Records from a data collection:
****
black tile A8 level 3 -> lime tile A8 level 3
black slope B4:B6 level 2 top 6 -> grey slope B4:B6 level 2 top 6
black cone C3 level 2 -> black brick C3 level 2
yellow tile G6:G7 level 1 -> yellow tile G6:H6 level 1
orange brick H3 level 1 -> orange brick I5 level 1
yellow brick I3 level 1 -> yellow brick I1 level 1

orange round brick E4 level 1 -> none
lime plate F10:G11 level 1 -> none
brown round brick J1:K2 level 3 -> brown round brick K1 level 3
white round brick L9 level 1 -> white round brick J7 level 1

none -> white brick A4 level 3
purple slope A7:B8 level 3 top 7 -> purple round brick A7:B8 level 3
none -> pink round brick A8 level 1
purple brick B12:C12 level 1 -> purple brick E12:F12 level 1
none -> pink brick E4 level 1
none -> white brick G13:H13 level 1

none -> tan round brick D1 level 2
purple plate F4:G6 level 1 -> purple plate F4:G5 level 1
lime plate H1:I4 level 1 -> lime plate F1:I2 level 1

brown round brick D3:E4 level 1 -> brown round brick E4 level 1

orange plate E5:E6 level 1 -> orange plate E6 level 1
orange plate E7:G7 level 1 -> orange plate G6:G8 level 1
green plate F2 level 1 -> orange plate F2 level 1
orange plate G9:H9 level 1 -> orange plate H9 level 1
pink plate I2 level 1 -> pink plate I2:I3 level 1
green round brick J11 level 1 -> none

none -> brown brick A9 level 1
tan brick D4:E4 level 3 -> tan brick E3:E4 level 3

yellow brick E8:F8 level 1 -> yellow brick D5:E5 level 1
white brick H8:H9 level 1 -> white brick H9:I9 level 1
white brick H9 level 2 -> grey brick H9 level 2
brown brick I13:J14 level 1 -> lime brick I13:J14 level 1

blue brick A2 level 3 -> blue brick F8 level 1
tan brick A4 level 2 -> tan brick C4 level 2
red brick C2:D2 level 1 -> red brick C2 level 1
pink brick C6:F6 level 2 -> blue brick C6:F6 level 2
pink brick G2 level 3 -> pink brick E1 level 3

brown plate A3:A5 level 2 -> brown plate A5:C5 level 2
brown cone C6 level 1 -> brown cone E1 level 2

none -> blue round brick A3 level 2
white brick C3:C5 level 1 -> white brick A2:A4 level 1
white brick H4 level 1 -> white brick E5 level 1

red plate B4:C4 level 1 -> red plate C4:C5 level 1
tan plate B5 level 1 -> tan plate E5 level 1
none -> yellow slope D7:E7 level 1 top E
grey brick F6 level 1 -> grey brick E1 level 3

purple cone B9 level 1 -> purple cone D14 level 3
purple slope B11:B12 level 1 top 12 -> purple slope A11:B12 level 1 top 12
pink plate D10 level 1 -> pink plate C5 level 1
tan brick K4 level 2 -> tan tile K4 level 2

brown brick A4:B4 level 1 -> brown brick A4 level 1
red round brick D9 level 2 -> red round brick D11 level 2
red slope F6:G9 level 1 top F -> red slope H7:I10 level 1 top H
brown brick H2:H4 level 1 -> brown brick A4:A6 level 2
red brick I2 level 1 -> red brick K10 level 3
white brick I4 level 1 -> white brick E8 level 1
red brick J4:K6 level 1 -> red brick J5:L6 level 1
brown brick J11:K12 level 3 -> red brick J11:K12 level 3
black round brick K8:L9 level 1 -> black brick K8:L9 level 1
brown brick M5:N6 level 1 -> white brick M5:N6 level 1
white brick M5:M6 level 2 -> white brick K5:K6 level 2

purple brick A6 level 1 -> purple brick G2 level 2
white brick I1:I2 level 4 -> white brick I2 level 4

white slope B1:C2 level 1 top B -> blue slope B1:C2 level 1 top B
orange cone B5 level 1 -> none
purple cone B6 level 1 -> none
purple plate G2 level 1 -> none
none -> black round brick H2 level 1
****
Extract every entry above as it appears.

▶ [Result for this task]
black tile A8 level 3 -> lime tile A8 level 3
black slope B4:B6 level 2 top 6 -> grey slope B4:B6 level 2 top 6
black cone C3 level 2 -> black brick C3 level 2
yellow tile G6:G7 level 1 -> yellow tile G6:H6 level 1
orange brick H3 level 1 -> orange brick I5 level 1
yellow brick I3 level 1 -> yellow brick I1 level 1

orange round brick E4 level 1 -> none
lime plate F10:G11 level 1 -> none
brown round brick J1:K2 level 3 -> brown round brick K1 level 3
white round brick L9 level 1 -> white round brick J7 level 1

none -> white brick A4 level 3
purple slope A7:B8 level 3 top 7 -> purple round brick A7:B8 level 3
none -> pink round brick A8 level 1
purple brick B12:C12 level 1 -> purple brick E12:F12 level 1
none -> pink brick E4 level 1
none -> white brick G13:H13 level 1

none -> tan round brick D1 level 2
purple plate F4:G6 level 1 -> purple plate F4:G5 level 1
lime plate H1:I4 level 1 -> lime plate F1:I2 level 1

brown round brick D3:E4 level 1 -> brown round brick E4 level 1

orange plate E5:E6 level 1 -> orange plate E6 level 1
orange plate E7:G7 level 1 -> orange plate G6:G8 level 1
green plate F2 level 1 -> orange plate F2 level 1
orange plate G9:H9 level 1 -> orange plate H9 level 1
pink plate I2 level 1 -> pink plate I2:I3 level 1
green round brick J11 level 1 -> none

none -> brown brick A9 level 1
tan brick D4:E4 level 3 -> tan brick E3:E4 level 3

yellow brick E8:F8 level 1 -> yellow brick D5:E5 level 1
white brick H8:H9 level 1 -> white brick H9:I9 level 1
white brick H9 level 2 -> grey brick H9 level 2
brown brick I13:J14 level 1 -> lime brick I13:J14 level 1

blue brick A2 level 3 -> blue brick F8 level 1
tan brick A4 level 2 -> tan brick C4 level 2
red brick C2:D2 level 1 -> red brick C2 level 1
pink brick C6:F6 level 2 -> blue brick C6:F6 level 2
pink brick G2 level 3 -> pink brick E1 level 3

brown plate A3:A5 level 2 -> brown plate A5:C5 level 2
brown cone C6 level 1 -> brown cone E1 level 2

none -> blue round brick A3 level 2
white brick C3:C5 level 1 -> white brick A2:A4 level 1
white brick H4 level 1 -> white brick E5 level 1

red plate B4:C4 level 1 -> red plate C4:C5 level 1
tan plate B5 level 1 -> tan plate E5 level 1
none -> yellow slope D7:E7 level 1 top E
grey brick F6 level 1 -> grey brick E1 level 3

purple cone B9 level 1 -> purple cone D14 level 3
purple slope B11:B12 level 1 top 12 -> purple slope A11:B12 level 1 top 12
pink plate D10 level 1 -> pink plate C5 level 1
tan brick K4 level 2 -> tan tile K4 level 2

brown brick A4:B4 level 1 -> brown brick A4 level 1
red round brick D9 level 2 -> red round brick D11 level 2
red slope F6:G9 level 1 top F -> red slope H7:I10 level 1 top H
brown brick H2:H4 level 1 -> brown brick A4:A6 level 2
red brick I2 level 1 -> red brick K10 level 3
white brick I4 level 1 -> white brick E8 level 1
red brick J4:K6 level 1 -> red brick J5:L6 level 1
brown brick J11:K12 level 3 -> red brick J11:K12 level 3
black round brick K8:L9 level 1 -> black brick K8:L9 level 1
brown brick M5:N6 level 1 -> white brick M5:N6 level 1
white brick M5:M6 level 2 -> white brick K5:K6 level 2

purple brick A6 level 1 -> purple brick G2 level 2
white brick I1:I2 level 4 -> white brick I2 level 4

white slope B1:C2 level 1 top B -> blue slope B1:C2 level 1 top B
orange cone B5 level 1 -> none
purple cone B6 level 1 -> none
purple plate G2 level 1 -> none
none -> black round brick H2 level 1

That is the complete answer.